======== DATASET ENTRIES ========

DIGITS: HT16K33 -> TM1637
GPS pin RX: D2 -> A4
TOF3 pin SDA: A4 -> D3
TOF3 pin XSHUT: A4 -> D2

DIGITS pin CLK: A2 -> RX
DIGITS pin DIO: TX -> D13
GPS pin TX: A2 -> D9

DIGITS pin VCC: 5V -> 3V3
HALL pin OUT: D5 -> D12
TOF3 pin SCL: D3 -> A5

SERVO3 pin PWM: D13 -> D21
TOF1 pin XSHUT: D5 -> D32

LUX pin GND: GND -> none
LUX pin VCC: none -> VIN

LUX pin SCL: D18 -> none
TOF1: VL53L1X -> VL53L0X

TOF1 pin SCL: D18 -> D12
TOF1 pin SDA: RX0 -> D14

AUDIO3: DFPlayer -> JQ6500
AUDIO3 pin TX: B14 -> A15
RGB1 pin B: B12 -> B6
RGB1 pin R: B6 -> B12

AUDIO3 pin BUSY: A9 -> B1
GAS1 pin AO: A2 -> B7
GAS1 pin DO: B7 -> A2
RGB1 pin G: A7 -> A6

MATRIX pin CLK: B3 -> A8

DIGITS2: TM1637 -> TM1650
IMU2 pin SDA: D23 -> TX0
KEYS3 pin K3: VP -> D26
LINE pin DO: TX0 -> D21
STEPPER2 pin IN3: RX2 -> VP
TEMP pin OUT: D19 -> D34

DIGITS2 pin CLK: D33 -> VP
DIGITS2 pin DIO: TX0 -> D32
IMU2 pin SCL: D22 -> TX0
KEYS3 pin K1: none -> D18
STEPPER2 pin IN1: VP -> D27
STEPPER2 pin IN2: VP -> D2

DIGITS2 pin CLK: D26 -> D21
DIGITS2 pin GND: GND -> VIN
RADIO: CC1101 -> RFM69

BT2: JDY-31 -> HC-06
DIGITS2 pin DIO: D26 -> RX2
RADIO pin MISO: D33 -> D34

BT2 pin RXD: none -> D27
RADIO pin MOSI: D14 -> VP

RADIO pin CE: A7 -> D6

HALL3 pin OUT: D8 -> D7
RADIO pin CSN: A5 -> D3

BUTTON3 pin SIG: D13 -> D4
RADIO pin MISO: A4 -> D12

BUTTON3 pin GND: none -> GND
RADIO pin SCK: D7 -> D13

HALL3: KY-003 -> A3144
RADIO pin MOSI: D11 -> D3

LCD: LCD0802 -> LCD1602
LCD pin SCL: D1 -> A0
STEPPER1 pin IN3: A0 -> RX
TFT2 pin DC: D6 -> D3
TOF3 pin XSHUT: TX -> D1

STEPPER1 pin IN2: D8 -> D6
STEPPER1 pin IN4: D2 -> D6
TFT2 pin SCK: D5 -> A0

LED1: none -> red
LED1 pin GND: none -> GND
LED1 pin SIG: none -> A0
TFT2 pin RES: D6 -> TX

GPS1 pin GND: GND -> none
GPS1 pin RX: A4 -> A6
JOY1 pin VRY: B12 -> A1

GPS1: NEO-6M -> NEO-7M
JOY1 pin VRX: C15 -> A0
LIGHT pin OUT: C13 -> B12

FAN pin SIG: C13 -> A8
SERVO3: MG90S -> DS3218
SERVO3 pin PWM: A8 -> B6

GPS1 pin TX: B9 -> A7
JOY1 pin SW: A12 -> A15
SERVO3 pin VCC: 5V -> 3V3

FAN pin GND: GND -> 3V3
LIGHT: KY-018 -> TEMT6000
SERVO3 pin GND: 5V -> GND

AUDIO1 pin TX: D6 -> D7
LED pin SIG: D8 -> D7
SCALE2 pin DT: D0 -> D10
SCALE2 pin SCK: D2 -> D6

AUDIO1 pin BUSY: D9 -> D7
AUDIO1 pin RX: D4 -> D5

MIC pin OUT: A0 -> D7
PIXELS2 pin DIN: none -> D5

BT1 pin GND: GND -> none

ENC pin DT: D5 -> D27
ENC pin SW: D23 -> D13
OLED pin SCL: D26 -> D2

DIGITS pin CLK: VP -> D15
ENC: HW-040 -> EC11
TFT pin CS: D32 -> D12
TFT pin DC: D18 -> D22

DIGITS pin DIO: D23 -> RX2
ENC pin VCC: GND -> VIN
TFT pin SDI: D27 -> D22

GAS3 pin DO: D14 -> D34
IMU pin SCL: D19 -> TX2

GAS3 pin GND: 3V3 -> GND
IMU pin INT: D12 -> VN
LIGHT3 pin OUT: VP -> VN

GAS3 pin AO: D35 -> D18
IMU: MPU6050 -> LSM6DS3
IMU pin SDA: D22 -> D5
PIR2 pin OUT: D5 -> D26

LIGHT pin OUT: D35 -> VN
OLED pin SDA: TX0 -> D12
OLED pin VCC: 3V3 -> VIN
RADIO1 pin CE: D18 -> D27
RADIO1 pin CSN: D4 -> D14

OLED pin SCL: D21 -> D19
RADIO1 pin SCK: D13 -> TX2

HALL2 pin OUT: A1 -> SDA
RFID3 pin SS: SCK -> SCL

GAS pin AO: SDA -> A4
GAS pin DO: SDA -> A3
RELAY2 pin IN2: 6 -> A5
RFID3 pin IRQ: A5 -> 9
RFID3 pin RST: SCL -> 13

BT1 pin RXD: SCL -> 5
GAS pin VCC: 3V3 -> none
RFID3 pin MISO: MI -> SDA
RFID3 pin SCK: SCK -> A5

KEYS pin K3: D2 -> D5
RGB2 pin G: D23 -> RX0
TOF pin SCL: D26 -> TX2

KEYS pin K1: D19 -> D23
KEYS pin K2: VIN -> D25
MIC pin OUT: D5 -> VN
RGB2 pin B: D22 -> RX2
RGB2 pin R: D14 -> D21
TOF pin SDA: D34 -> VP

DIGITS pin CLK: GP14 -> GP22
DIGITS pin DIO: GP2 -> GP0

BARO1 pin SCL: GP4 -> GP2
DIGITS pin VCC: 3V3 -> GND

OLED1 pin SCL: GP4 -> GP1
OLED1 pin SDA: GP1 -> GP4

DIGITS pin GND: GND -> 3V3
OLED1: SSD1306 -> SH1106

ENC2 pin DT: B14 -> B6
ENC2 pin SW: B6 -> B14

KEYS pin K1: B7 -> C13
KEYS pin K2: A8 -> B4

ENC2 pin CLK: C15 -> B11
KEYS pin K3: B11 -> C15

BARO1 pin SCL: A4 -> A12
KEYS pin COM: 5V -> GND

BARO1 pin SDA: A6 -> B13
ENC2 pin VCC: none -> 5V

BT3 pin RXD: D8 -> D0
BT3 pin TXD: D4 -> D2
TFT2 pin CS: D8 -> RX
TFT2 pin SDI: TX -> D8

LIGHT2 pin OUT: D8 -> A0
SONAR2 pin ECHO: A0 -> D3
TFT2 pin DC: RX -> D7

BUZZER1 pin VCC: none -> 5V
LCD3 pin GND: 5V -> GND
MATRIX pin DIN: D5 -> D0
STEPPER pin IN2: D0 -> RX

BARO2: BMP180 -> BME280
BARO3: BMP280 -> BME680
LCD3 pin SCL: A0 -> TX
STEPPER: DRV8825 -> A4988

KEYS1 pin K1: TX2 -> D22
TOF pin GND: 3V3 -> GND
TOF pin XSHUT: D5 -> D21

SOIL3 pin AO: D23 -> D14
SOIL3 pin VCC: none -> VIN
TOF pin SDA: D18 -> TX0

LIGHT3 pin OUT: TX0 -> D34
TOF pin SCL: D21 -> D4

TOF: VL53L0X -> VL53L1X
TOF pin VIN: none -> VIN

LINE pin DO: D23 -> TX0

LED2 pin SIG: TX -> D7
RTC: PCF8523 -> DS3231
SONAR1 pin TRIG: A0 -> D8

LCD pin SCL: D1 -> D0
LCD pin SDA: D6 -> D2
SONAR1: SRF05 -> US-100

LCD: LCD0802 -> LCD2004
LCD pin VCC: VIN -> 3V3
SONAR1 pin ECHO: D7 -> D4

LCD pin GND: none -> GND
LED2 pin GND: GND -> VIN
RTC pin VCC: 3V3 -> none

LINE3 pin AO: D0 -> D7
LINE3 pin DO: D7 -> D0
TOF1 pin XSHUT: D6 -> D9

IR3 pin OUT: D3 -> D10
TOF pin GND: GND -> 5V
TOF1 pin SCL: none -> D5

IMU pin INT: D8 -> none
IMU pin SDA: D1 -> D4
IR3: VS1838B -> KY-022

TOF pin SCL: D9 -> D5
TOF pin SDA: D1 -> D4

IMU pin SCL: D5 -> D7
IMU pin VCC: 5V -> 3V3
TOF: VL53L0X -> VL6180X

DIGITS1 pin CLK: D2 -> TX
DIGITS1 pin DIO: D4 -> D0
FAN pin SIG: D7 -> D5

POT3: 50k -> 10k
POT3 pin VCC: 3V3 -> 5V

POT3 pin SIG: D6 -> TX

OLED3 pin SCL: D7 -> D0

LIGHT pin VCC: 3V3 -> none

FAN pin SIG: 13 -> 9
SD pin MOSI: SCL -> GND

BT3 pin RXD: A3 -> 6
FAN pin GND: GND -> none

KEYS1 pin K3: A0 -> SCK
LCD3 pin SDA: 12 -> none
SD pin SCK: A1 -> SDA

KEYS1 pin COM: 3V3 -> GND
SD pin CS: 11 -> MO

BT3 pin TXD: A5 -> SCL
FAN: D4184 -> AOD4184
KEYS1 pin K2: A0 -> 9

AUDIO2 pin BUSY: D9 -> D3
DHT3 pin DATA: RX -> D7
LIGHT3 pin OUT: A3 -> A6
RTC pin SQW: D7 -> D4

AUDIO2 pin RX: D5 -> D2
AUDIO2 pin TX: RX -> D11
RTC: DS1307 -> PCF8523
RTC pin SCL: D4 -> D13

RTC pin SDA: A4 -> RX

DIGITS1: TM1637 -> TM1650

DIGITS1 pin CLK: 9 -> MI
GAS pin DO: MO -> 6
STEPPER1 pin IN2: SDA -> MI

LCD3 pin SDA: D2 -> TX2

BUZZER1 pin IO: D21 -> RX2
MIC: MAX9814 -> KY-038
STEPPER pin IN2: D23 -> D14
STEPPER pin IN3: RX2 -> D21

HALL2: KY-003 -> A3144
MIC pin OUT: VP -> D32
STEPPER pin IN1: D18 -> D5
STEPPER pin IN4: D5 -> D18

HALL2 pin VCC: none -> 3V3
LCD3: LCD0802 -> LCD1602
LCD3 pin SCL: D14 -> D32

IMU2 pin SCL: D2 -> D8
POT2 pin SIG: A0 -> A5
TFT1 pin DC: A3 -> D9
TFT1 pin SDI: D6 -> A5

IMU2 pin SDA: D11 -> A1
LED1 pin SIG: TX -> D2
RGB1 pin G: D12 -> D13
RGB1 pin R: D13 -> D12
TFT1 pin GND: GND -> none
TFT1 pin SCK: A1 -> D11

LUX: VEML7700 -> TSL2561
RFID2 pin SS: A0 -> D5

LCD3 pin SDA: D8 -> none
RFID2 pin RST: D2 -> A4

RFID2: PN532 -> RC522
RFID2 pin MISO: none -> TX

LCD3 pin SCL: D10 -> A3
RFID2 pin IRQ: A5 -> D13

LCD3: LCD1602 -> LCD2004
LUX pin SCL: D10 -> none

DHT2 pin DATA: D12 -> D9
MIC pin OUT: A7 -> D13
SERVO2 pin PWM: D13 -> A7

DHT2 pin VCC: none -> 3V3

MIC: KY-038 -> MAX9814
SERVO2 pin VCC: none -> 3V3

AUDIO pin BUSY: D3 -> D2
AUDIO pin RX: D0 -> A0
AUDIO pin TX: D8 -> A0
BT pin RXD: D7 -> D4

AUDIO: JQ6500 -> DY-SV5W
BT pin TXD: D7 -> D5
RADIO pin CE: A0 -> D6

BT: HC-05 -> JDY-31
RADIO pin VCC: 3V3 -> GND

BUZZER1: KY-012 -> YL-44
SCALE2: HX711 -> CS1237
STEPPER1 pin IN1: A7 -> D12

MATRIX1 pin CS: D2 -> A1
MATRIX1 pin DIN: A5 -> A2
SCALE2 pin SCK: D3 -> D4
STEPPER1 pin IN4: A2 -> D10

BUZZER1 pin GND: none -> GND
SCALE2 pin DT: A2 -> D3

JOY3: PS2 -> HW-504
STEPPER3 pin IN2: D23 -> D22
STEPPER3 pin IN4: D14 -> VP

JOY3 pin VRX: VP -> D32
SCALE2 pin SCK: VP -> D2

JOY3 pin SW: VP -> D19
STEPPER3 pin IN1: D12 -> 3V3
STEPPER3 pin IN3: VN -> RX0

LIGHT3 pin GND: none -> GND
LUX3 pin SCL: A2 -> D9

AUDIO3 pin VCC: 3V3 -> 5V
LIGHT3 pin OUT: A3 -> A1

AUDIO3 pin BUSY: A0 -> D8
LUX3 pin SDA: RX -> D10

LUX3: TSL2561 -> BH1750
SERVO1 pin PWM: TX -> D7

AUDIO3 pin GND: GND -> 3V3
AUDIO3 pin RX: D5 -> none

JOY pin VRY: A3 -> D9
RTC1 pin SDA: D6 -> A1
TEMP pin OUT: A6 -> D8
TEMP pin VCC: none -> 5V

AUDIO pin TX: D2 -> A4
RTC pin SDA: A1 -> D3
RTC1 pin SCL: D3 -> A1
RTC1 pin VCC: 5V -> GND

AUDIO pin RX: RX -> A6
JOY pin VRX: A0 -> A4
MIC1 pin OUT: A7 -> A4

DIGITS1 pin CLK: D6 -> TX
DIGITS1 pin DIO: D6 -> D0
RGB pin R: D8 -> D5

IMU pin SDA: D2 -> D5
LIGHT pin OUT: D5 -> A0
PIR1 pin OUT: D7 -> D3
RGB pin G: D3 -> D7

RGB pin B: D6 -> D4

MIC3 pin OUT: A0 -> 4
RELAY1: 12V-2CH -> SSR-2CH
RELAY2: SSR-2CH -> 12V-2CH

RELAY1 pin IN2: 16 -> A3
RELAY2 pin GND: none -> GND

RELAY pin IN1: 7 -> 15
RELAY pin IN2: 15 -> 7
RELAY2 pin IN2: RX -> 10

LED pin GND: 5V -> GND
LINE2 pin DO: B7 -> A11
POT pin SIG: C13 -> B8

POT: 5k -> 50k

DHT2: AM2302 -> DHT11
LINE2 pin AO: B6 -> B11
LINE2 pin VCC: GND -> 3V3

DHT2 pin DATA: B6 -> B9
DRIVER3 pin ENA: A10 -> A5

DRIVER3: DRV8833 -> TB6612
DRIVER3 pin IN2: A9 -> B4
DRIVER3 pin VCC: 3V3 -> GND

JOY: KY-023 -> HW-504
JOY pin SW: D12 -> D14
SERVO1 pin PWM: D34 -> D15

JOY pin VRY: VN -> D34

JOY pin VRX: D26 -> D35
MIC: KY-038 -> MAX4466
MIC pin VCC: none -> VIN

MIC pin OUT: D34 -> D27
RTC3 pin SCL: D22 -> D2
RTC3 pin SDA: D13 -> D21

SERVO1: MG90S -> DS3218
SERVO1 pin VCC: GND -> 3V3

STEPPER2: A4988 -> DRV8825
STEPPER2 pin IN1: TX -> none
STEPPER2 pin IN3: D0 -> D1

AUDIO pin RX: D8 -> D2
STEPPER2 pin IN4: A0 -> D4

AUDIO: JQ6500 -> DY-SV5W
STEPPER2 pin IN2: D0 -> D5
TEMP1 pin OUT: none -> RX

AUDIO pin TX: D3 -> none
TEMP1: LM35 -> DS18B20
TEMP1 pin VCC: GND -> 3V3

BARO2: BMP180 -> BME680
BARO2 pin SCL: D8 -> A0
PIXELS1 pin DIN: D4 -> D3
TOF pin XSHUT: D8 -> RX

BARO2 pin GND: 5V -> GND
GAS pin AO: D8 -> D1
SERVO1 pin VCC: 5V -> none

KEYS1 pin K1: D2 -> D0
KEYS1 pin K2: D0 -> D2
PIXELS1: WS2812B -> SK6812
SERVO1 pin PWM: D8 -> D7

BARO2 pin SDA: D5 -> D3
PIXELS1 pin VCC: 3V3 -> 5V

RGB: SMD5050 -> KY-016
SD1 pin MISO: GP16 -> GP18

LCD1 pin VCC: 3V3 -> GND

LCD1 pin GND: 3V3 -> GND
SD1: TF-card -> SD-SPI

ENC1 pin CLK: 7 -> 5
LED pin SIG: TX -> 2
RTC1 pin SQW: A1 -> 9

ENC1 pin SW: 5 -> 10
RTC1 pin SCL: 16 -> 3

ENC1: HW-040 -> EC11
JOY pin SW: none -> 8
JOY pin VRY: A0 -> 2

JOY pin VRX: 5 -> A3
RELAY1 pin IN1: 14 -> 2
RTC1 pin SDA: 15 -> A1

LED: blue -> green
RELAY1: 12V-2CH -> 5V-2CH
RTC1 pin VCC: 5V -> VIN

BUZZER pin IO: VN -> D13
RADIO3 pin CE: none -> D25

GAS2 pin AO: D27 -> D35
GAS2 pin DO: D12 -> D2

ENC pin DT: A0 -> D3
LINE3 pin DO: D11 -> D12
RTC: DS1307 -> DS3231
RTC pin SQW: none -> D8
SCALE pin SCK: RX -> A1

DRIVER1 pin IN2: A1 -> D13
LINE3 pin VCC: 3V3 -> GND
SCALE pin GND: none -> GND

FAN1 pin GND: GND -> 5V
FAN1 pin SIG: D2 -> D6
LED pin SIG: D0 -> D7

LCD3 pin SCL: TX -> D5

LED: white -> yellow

========

WHAT THE EXERCISE ASKS: Counting only lines that contain the string "ECHO", say how many appear in the listing above, with the number as the entire reply.

TASK SOLUTION: 2